• Aim of the exercise:
From the line that includes "R5: 36k (N_13, U4/PB0) -> 36k (+3V3, N_3)" to the last line of the data, quote each line precisely; both boundary lines belong in the answer.

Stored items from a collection
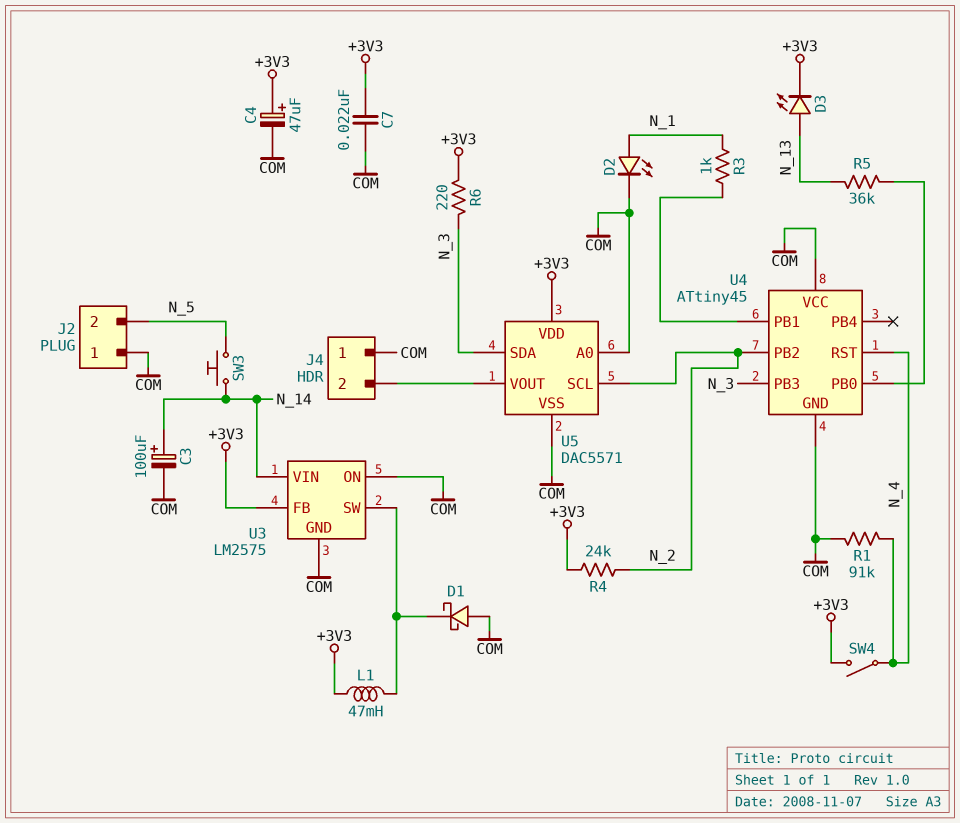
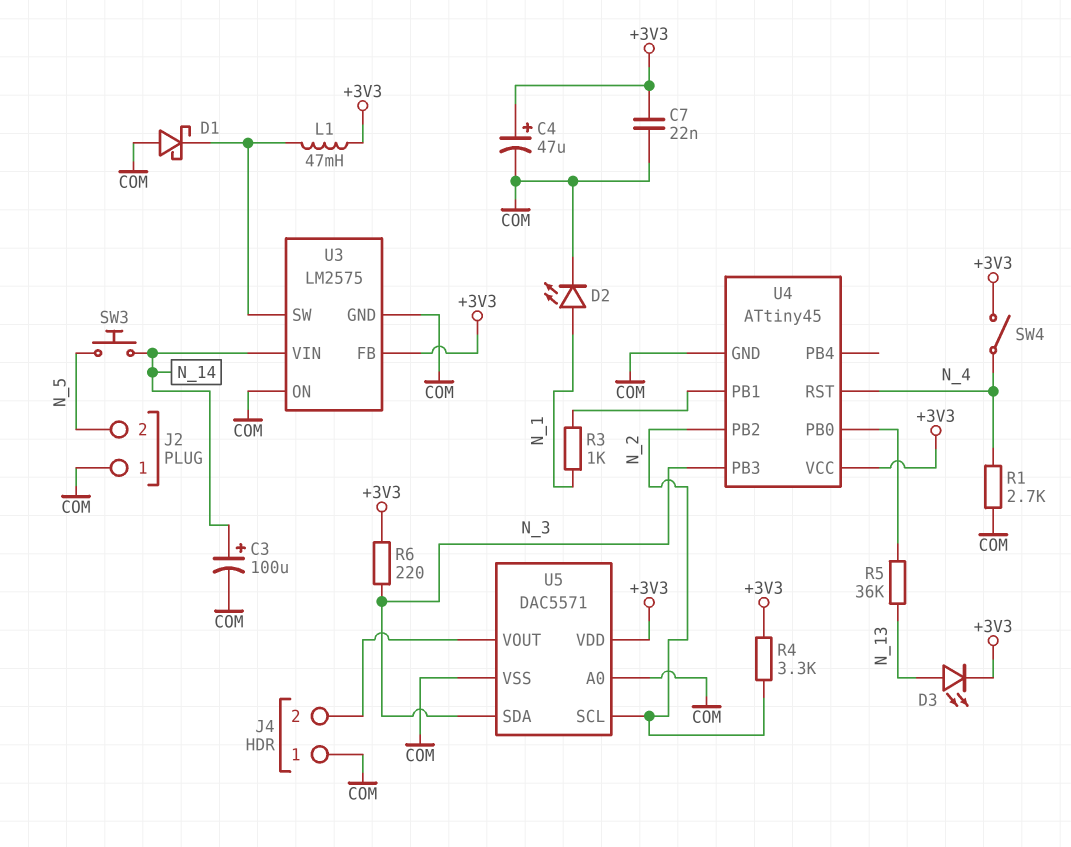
R1: 91k (COM, N_4) -> 2.7k (COM, N_4)
R4: 24k (+3V3, N_2) -> 3.3k (+3V3, N_2)
U4 pin VCC: COM -> +3V3

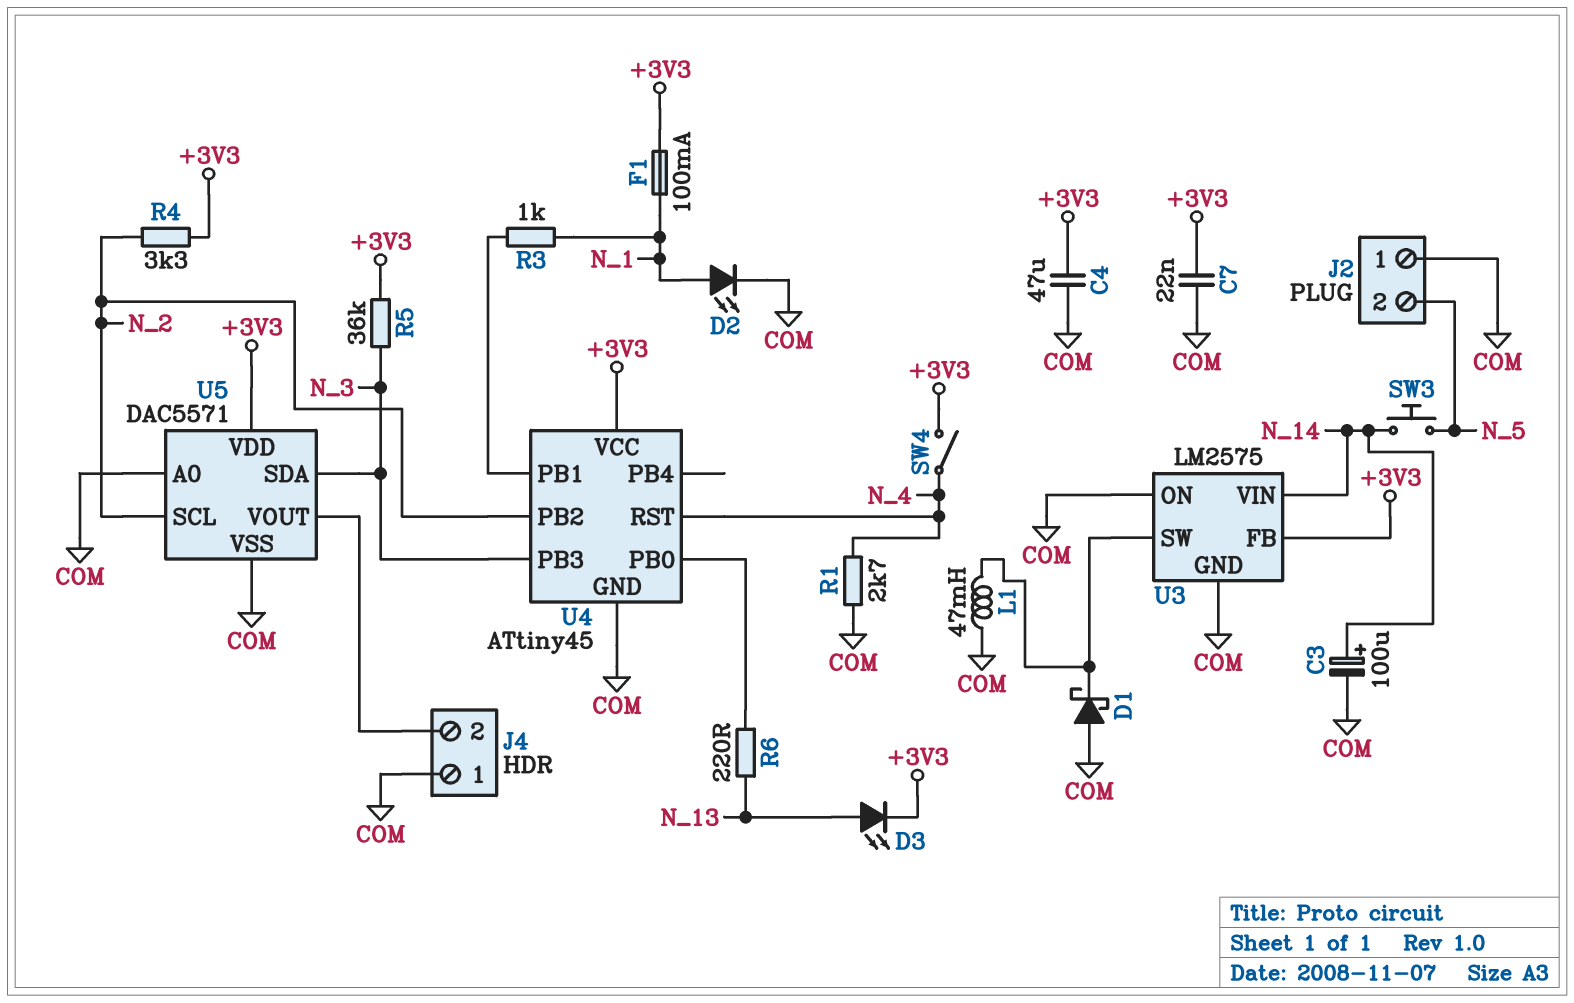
C4: 47uF (plus +3V3, minus COM) -> 47uF (+3V3, COM)
F1: none -> 100mA (+3V3, N_1)
L1: 47mH (+3V3, U3/SW) -> 47mH (COM, U3/SW)
R5: 36k (N_13, U4/PB0) -> 36k (+3V3, N_3)
R6: 220 (+3V3, N_3) -> 220 (N_13, U4/PB0)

• Exercise response:
R5: 36k (N_13, U4/PB0) -> 36k (+3V3, N_3)
R6: 220 (+3V3, N_3) -> 220 (N_13, U4/PB0)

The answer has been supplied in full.